[Source data]
..............................

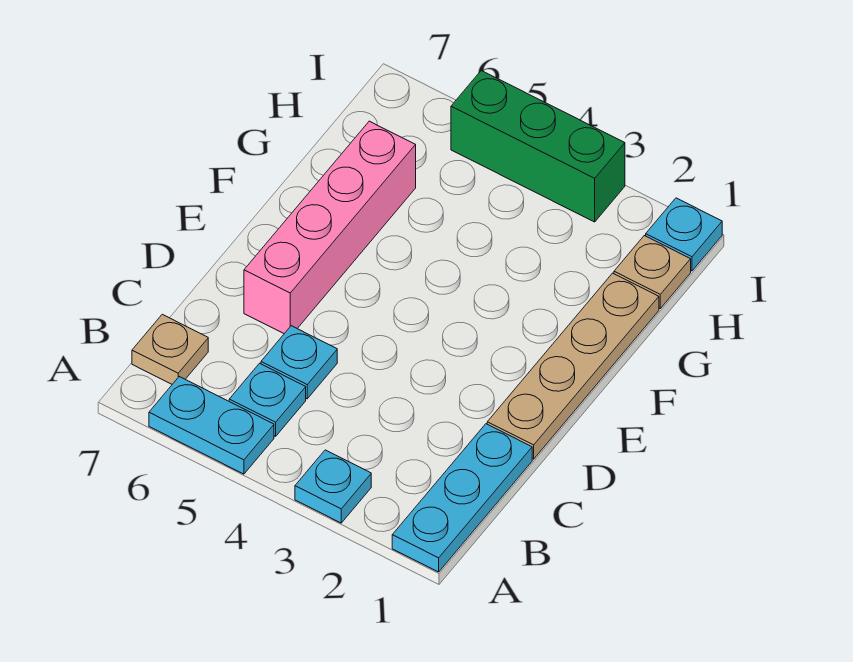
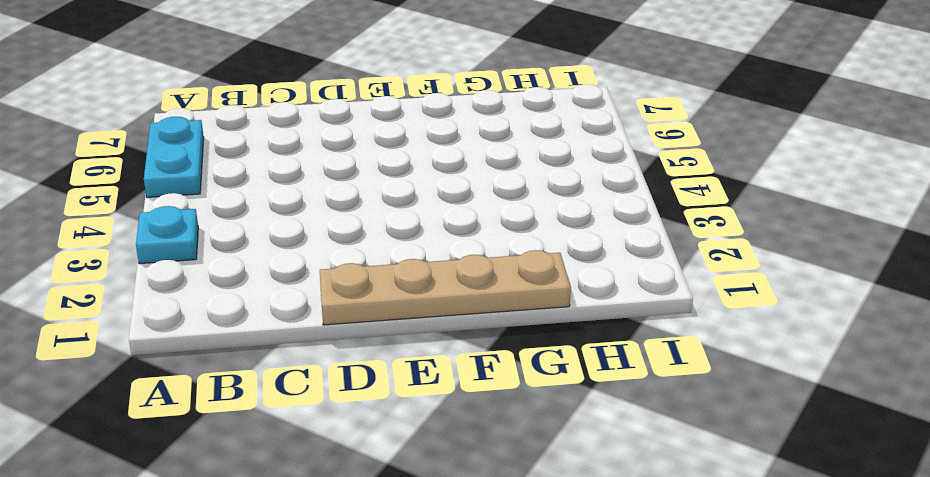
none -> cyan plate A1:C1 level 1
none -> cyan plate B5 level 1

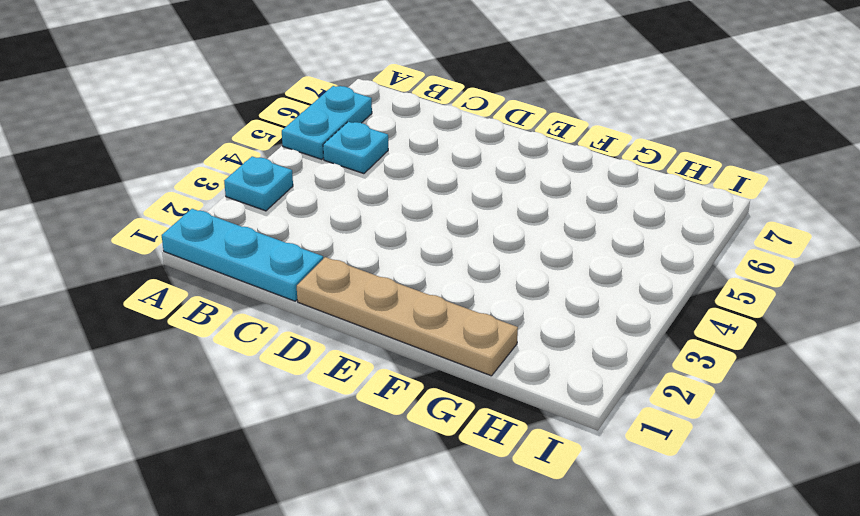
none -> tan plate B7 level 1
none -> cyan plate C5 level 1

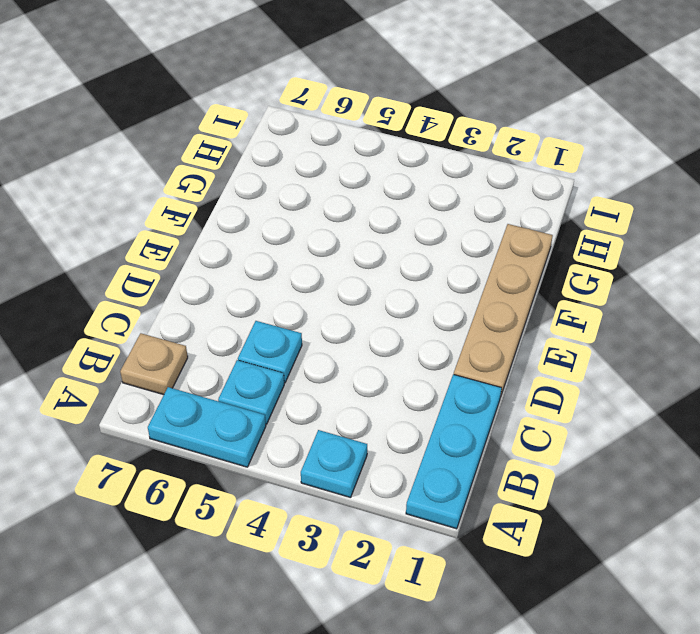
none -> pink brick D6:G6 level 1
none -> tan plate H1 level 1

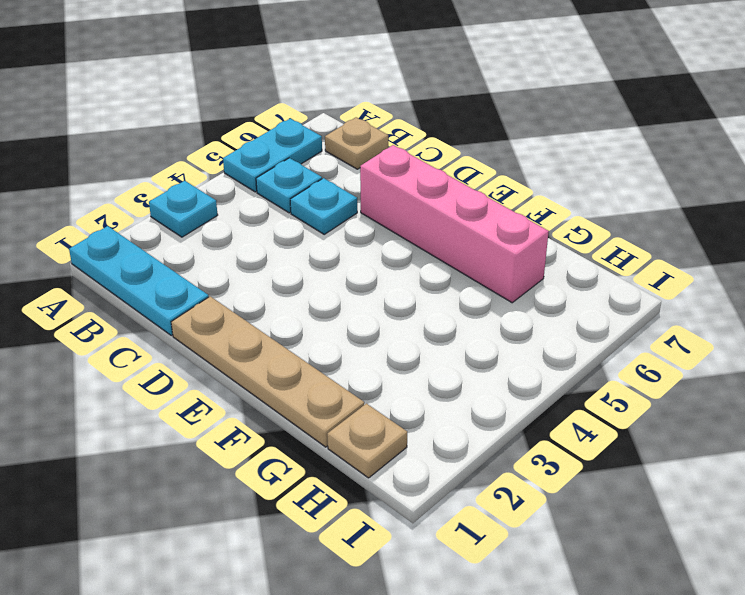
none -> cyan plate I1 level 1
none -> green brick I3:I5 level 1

..............................

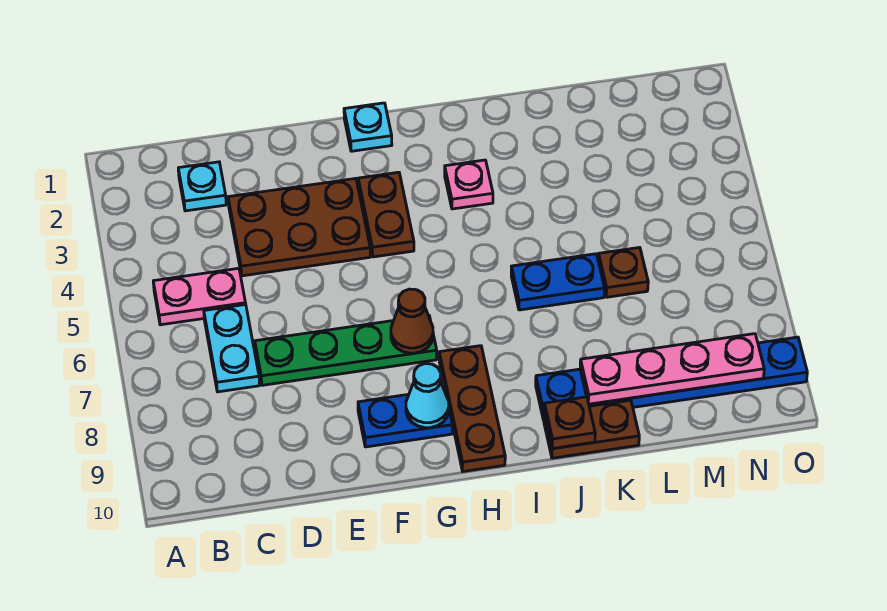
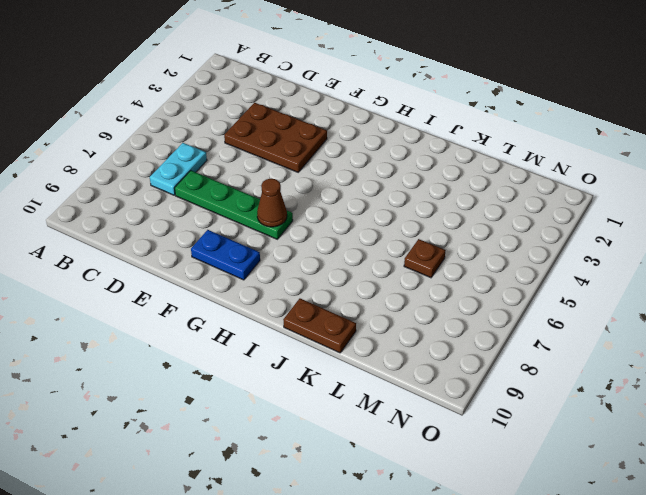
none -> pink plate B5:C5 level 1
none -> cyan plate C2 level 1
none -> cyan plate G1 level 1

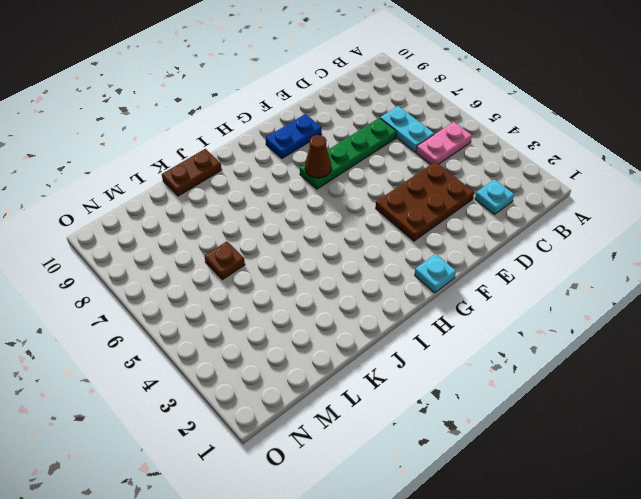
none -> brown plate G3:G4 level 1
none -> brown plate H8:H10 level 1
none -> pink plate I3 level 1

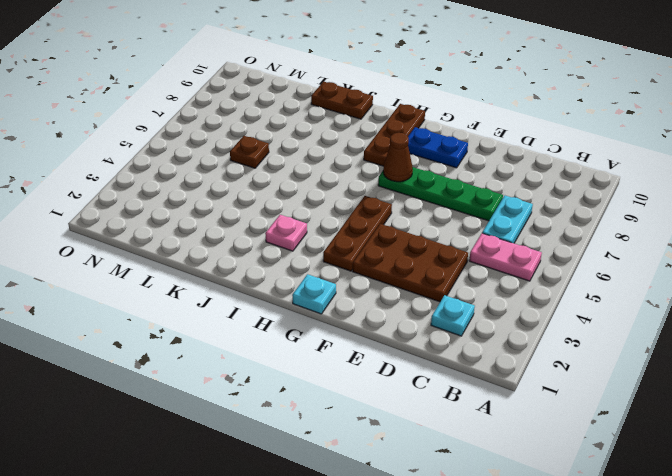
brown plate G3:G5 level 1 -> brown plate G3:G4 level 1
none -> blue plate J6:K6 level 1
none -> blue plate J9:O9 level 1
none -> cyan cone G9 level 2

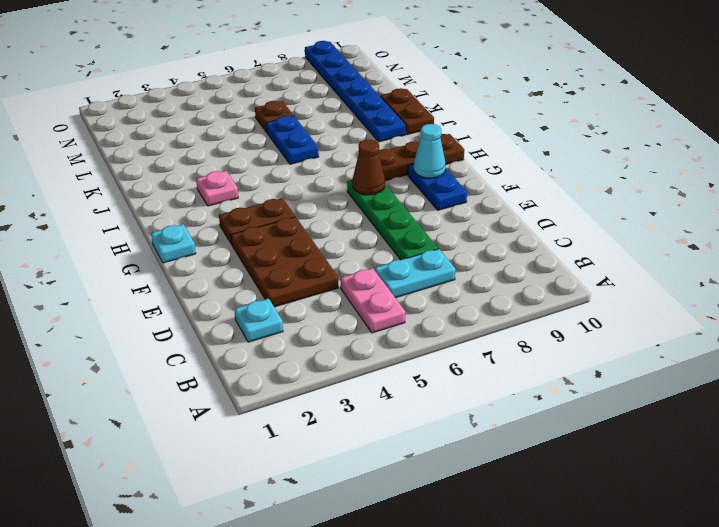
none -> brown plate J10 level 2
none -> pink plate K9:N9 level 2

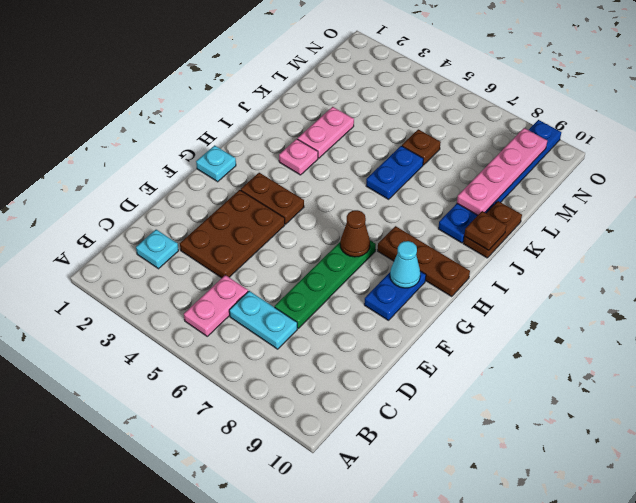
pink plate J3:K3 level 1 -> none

..............................

▶ _Required work_
Starting with the line above that holds "none -> tan plate H1 level 1", restate each line word for word up to and including the line that holds "none -> green brick I3:I5 level 1". Drop the pictures.

▶ _Completed task_
none -> tan plate H1 level 1

none -> cyan plate I1 level 1
none -> green brick I3:I5 level 1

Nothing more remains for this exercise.